• Input for this task:
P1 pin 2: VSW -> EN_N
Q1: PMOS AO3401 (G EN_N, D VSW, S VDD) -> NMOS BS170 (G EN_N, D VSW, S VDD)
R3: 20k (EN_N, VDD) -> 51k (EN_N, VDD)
==
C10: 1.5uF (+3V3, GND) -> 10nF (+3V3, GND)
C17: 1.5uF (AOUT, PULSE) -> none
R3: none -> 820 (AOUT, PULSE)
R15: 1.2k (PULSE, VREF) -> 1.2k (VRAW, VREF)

• Prompt: Copy out the range of lines above starting at the line with "C17: 1.5uF (AOUT, PULSE) -> none" and ending at the line with "R15: 1.2k (PULSE, VREF) -> 1.2k (VRAW, VREF)", exactly and including both.

• Result for this exercise:
C17: 1.5uF (AOUT, PULSE) -> none
R3: none -> 820 (AOUT, PULSE)
R15: 1.2k (PULSE, VREF) -> 1.2k (VRAW, VREF)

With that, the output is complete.